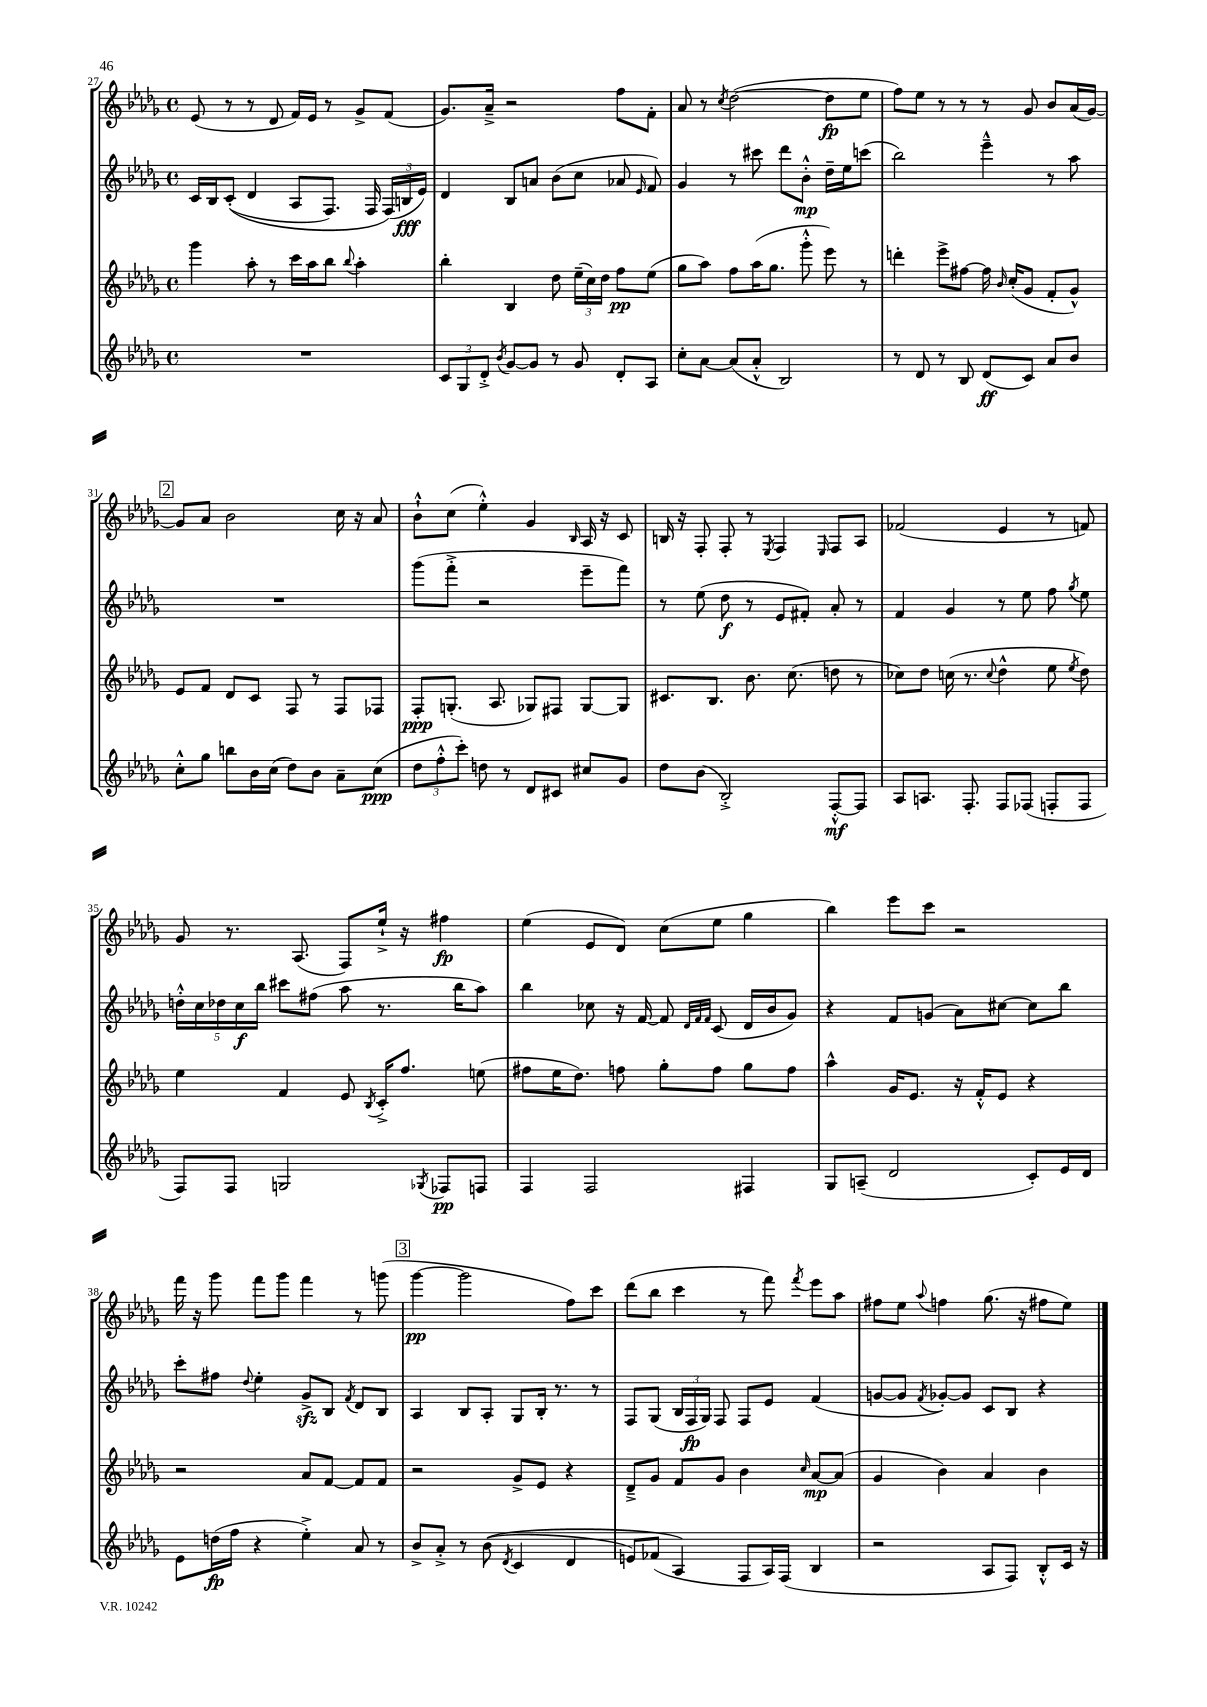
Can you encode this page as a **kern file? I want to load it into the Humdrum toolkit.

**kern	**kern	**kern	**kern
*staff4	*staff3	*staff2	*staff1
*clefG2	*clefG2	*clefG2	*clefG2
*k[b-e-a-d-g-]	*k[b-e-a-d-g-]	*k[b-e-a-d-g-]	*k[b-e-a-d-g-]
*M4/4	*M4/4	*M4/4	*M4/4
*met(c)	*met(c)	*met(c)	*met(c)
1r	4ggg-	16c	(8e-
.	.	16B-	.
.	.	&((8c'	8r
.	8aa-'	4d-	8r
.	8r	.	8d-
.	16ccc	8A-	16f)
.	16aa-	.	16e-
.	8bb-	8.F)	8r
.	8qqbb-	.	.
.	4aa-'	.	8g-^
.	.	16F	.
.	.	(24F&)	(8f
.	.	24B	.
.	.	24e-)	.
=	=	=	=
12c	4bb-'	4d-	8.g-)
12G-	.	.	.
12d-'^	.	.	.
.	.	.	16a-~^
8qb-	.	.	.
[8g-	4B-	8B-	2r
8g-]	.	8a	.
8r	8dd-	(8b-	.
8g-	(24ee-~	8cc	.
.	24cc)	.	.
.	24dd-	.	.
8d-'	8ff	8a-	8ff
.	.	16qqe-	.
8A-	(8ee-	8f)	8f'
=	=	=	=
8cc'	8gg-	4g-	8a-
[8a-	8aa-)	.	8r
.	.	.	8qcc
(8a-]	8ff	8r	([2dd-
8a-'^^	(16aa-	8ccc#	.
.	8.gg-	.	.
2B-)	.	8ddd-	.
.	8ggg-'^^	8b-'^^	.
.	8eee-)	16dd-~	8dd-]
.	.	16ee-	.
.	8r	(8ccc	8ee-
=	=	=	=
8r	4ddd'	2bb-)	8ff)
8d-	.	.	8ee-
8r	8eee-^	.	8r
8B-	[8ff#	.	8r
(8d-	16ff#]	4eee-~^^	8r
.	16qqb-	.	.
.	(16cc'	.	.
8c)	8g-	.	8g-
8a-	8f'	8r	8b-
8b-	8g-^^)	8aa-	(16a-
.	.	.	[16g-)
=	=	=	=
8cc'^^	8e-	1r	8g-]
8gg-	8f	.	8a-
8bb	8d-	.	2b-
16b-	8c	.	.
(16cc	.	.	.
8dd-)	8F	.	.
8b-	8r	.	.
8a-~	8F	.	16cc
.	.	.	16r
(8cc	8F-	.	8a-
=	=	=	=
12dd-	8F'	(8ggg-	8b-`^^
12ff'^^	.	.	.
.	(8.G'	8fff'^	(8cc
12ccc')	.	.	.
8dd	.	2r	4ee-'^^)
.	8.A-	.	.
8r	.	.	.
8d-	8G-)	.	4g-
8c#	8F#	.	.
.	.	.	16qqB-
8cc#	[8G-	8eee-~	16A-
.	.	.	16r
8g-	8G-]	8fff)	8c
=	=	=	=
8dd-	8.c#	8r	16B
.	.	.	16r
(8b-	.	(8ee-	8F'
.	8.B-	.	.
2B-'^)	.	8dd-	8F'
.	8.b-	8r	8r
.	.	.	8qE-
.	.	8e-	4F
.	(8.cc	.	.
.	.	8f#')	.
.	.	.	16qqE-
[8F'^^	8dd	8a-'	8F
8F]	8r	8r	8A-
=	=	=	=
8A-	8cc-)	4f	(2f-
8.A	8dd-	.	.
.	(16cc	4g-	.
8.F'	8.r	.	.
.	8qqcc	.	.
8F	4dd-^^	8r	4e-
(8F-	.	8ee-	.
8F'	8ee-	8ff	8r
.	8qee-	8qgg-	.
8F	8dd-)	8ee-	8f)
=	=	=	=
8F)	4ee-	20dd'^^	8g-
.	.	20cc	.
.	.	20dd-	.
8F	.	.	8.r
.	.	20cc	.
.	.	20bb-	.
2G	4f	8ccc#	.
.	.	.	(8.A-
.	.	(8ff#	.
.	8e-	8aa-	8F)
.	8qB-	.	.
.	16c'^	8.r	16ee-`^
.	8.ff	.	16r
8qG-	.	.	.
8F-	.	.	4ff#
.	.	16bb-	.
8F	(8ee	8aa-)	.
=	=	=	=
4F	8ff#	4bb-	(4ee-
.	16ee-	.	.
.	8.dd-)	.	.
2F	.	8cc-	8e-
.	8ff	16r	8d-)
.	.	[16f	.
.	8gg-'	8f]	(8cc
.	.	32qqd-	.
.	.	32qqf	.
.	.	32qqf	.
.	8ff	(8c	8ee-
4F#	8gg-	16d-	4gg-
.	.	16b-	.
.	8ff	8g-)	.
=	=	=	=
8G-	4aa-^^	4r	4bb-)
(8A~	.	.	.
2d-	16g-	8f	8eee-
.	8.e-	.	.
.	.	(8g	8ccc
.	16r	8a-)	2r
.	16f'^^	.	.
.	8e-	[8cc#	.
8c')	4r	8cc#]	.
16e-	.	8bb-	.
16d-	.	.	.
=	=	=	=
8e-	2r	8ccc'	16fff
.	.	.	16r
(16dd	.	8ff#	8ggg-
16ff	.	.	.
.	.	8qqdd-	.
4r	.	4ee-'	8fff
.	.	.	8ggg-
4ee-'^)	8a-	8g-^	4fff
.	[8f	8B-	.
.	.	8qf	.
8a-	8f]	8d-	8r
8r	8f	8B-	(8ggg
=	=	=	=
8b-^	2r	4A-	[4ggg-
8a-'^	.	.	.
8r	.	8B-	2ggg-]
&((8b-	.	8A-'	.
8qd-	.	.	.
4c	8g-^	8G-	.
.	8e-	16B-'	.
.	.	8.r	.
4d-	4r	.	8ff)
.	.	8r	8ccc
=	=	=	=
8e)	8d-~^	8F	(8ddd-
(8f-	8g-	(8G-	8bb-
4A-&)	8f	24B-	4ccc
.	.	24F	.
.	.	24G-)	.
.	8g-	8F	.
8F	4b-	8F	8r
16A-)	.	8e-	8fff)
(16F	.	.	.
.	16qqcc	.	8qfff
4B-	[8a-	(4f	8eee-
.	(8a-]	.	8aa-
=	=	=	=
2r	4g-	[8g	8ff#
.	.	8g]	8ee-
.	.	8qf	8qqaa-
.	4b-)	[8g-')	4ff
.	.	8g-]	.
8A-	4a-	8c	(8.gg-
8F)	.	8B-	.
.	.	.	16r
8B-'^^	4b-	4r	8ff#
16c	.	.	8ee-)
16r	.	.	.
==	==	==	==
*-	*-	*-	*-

--

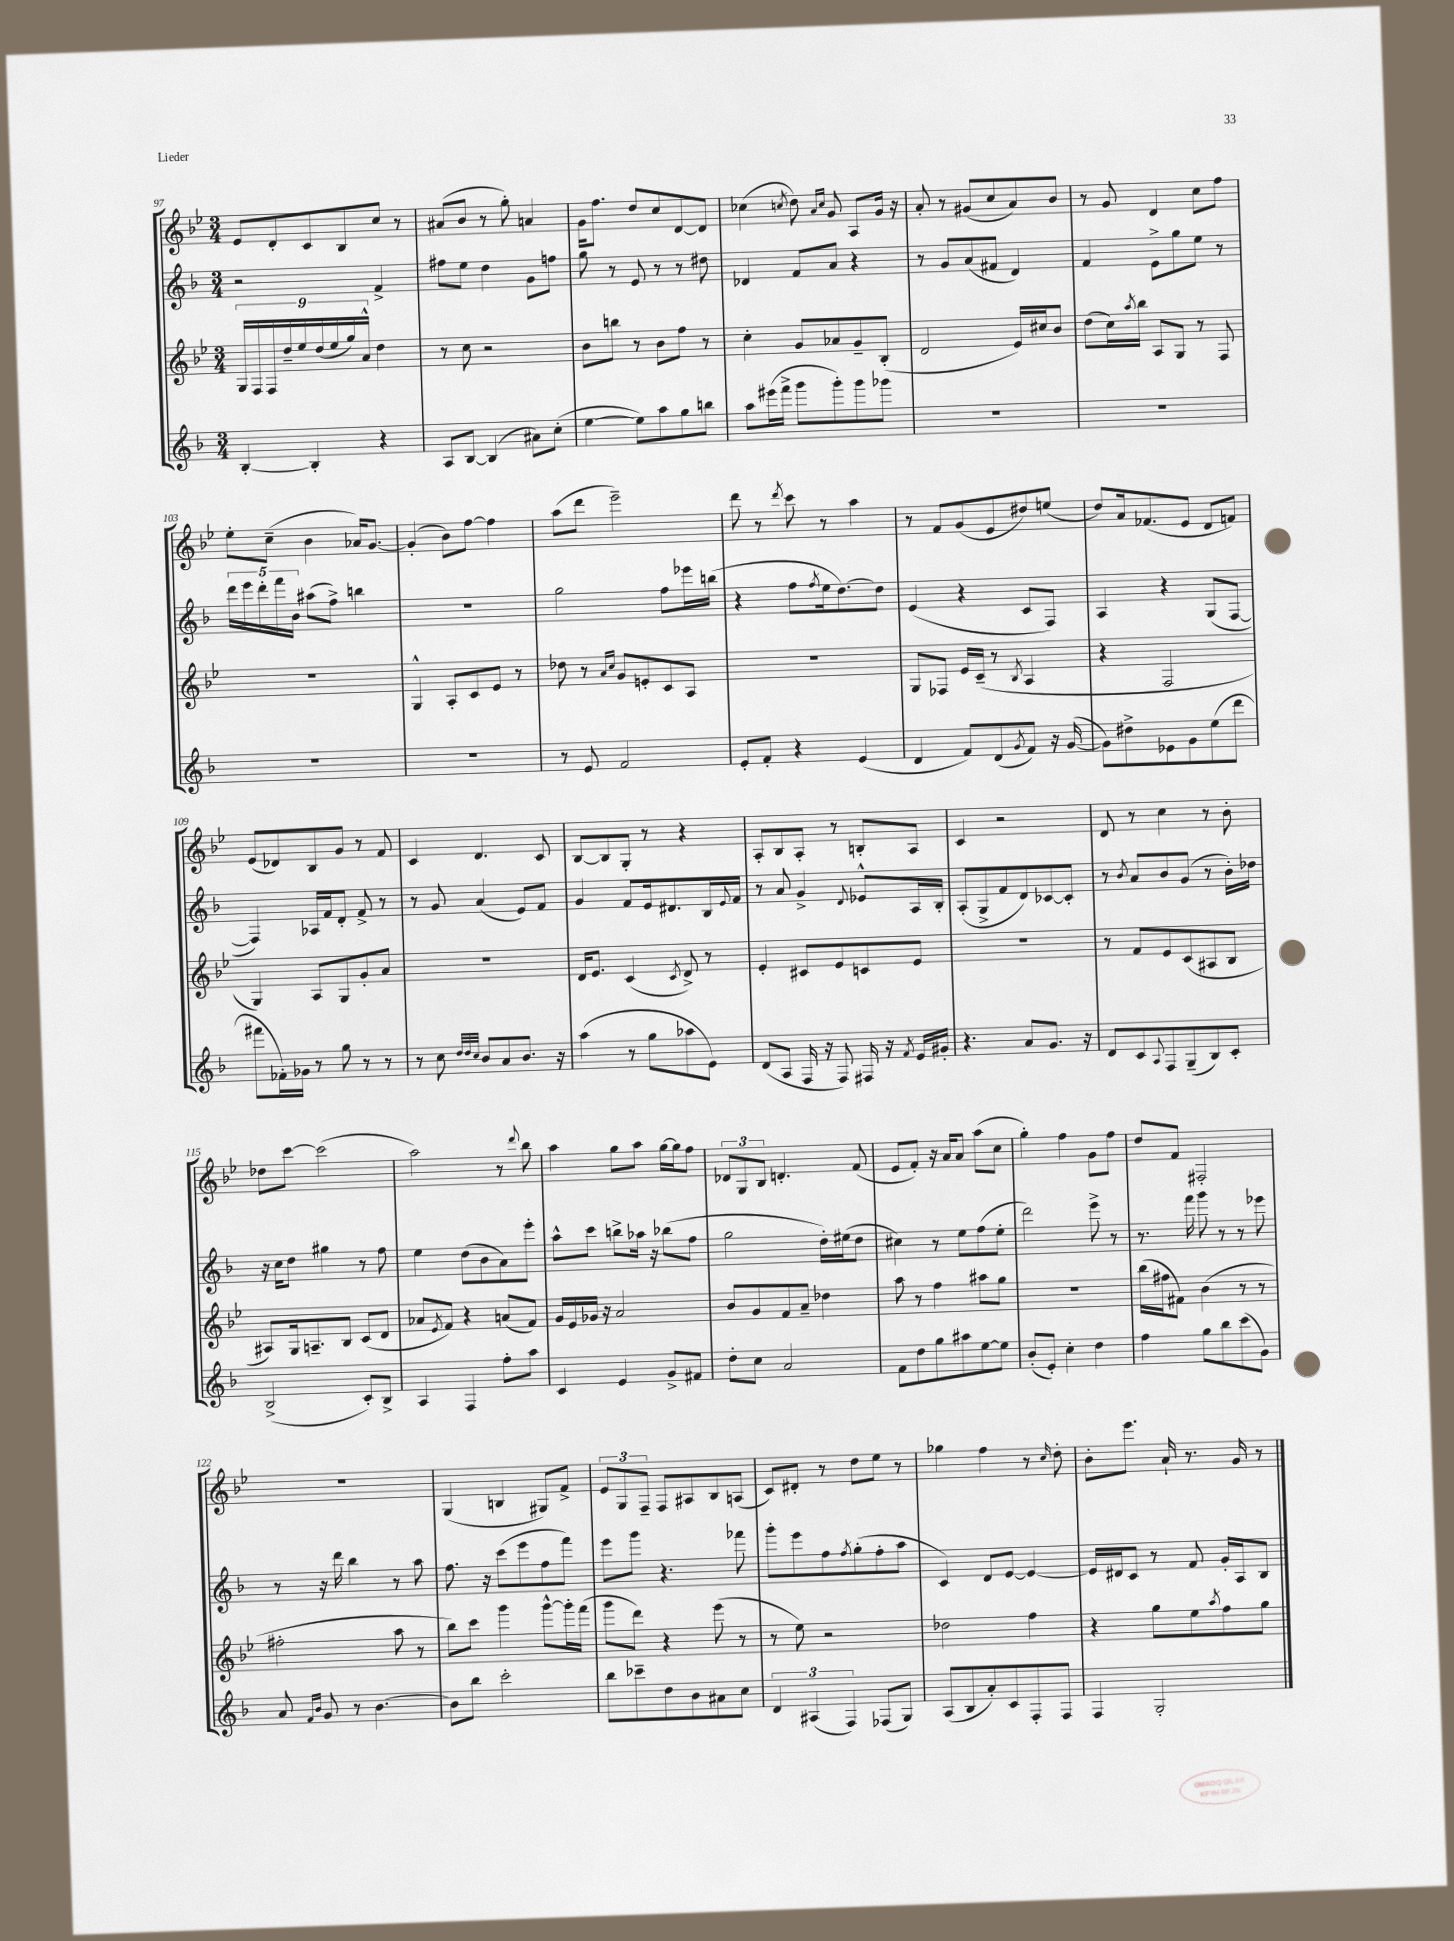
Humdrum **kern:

■ **Exercise description**
Copy every line in the two blocks above that contains the string "Humdrum".

■ **Answer in full**
Can you encode this page as a **kern file? I want to load it into the Humdrum toolkit.
Humdrum **kern:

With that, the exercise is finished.